§ ASSIGNED TASK
Send back the data below exactly. Drop every picture.

§ AVAILABLE DATA
┄┄┄┄┄┄

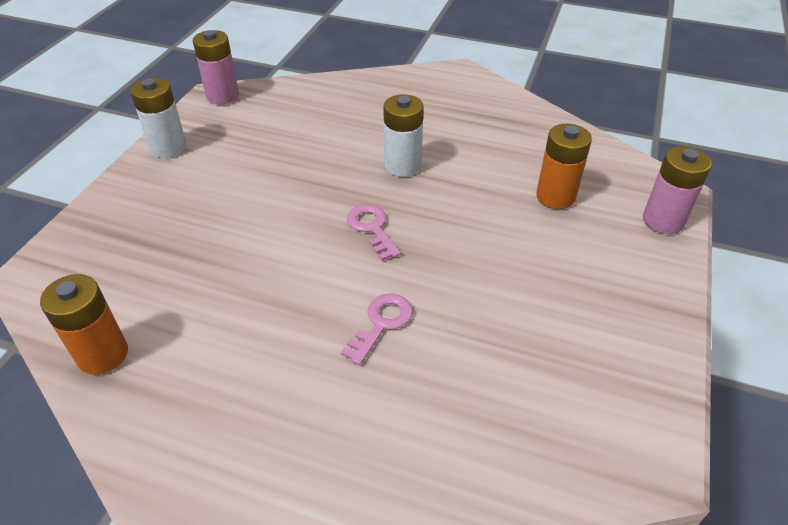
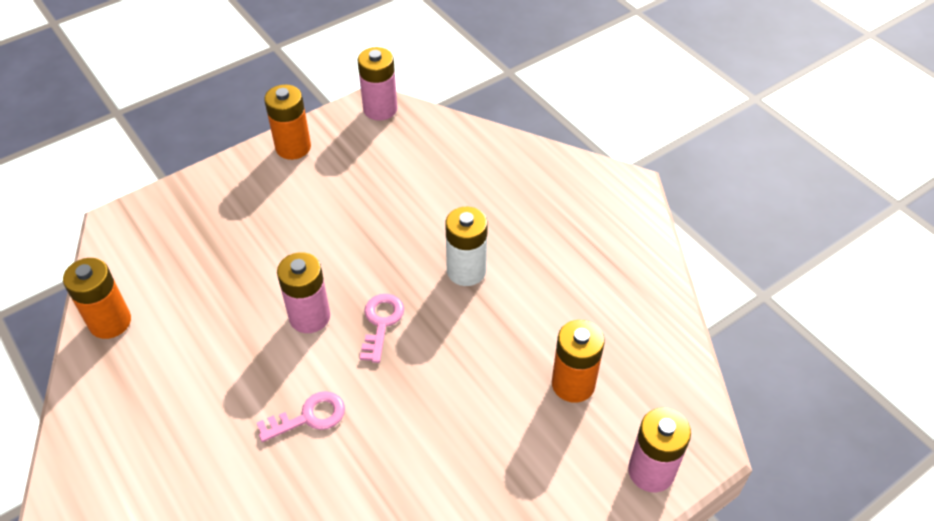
camera: 35 degrees right, 5 degrees up
(168, 147) = (293, 147): white battery -> orange battery
(306, 253) = (309, 317): none -> pink battery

┄┄┄┄┄┄

§ PROBLEM SOLUTION
camera: 35 degrees right, 5 degrees up
(168, 147) = (293, 147): white battery -> orange battery
(306, 253) = (309, 317): none -> pink battery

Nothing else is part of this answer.